### Activity
Please restate the records that follow exactly, skipping their images.

### The data
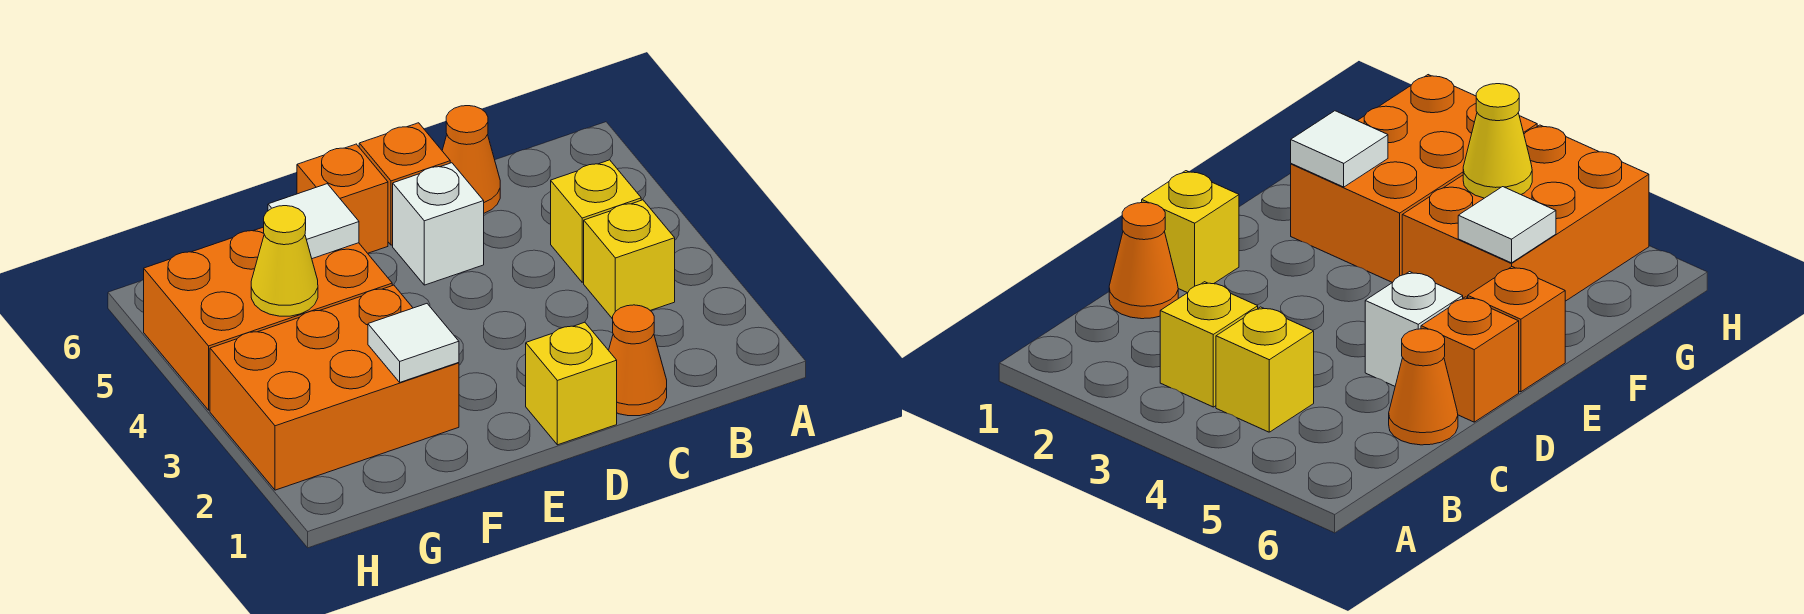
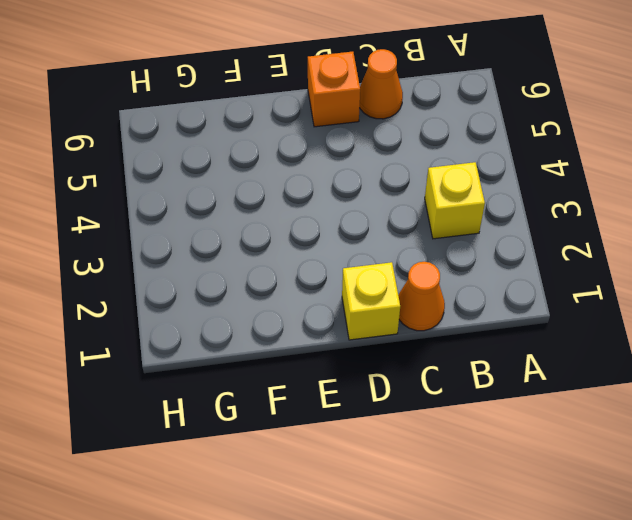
none -> yellow brick B4 level 1
none -> white brick D5 level 1
none -> orange brick E6 level 1

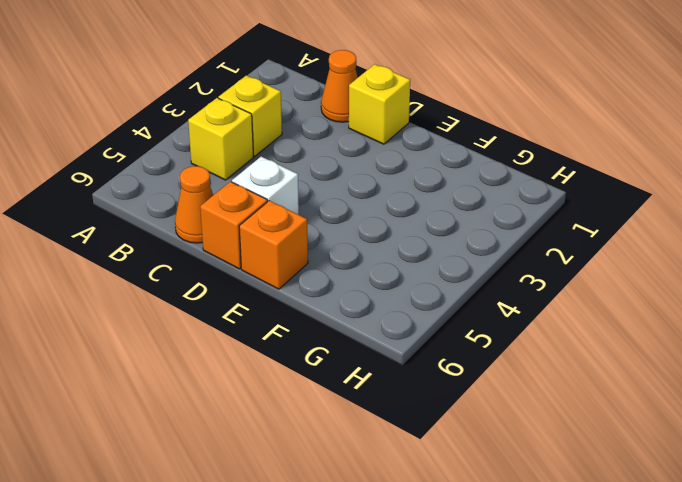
none -> orange brick F2:H3 level 1
none -> orange brick F4:H5 level 1
none -> white tile F2 level 2

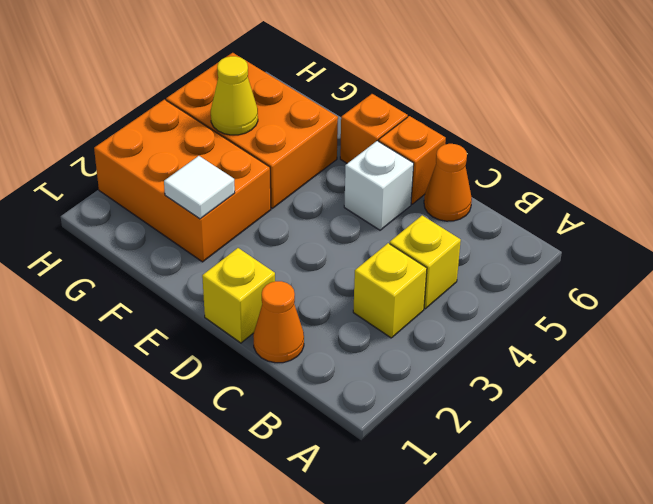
none -> white tile F5 level 2

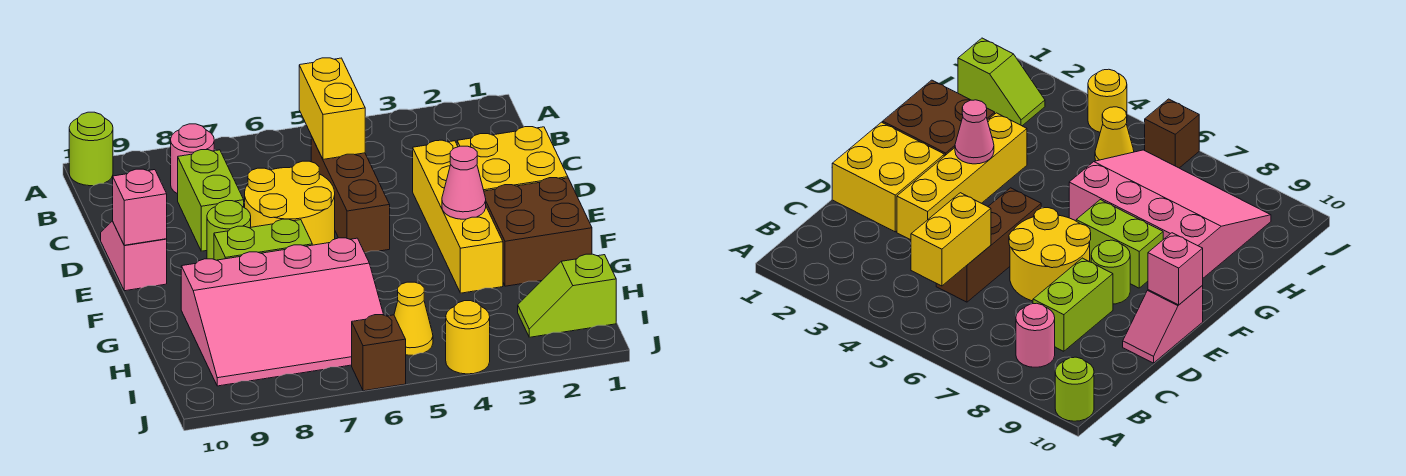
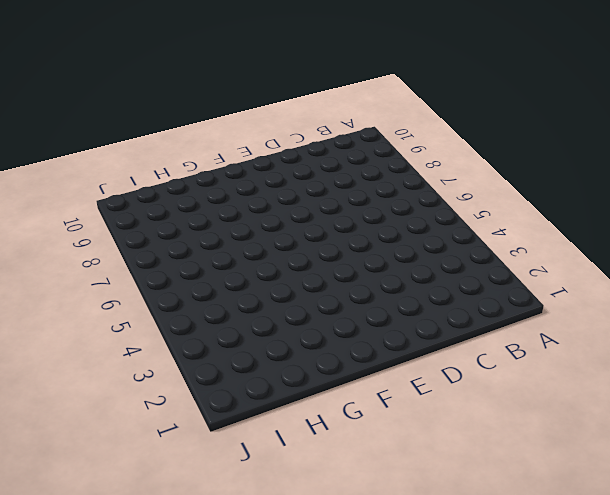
none -> lime round brick A10 level 1
none -> pink round brick B8 level 1
none -> brown brick C5:E5 level 1

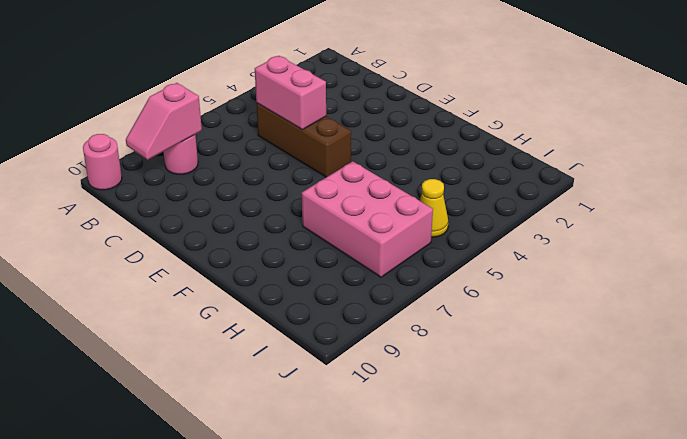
pink round brick A10 level 1 -> lime round brick A10 level 1
pink slope B8:B9 level 2 top 8 -> pink slope D10:E10 level 1 top E
pink brick C5:D5 level 2 -> yellow brick B5:C5 level 2
pink brick G6:I7 level 1 -> pink slope G6:I9 level 1 top G
none -> lime brick C8:D8 level 1
none -> yellow brick D1:E2 level 1
none -> yellow brick D3:G3 level 1

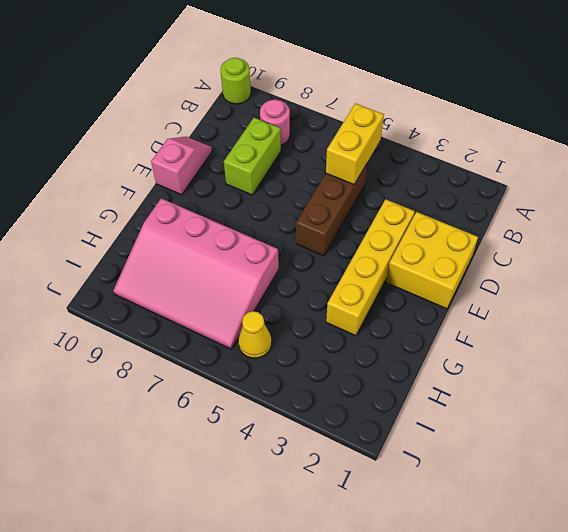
none -> yellow round brick D6:E7 level 1
none -> lime round brick E8 level 1
none -> brown brick F1:G2 level 1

### Written reply
none -> yellow brick B4 level 1
none -> white brick D5 level 1
none -> orange brick E6 level 1

none -> orange brick F2:H3 level 1
none -> orange brick F4:H5 level 1
none -> white tile F2 level 2

none -> white tile F5 level 2

none -> lime round brick A10 level 1
none -> pink round brick B8 level 1
none -> brown brick C5:E5 level 1

pink round brick A10 level 1 -> lime round brick A10 level 1
pink slope B8:B9 level 2 top 8 -> pink slope D10:E10 level 1 top E
pink brick C5:D5 level 2 -> yellow brick B5:C5 level 2
pink brick G6:I7 level 1 -> pink slope G6:I9 level 1 top G
none -> lime brick C8:D8 level 1
none -> yellow brick D1:E2 level 1
none -> yellow brick D3:G3 level 1

none -> yellow round brick D6:E7 level 1
none -> lime round brick E8 level 1
none -> brown brick F1:G2 level 1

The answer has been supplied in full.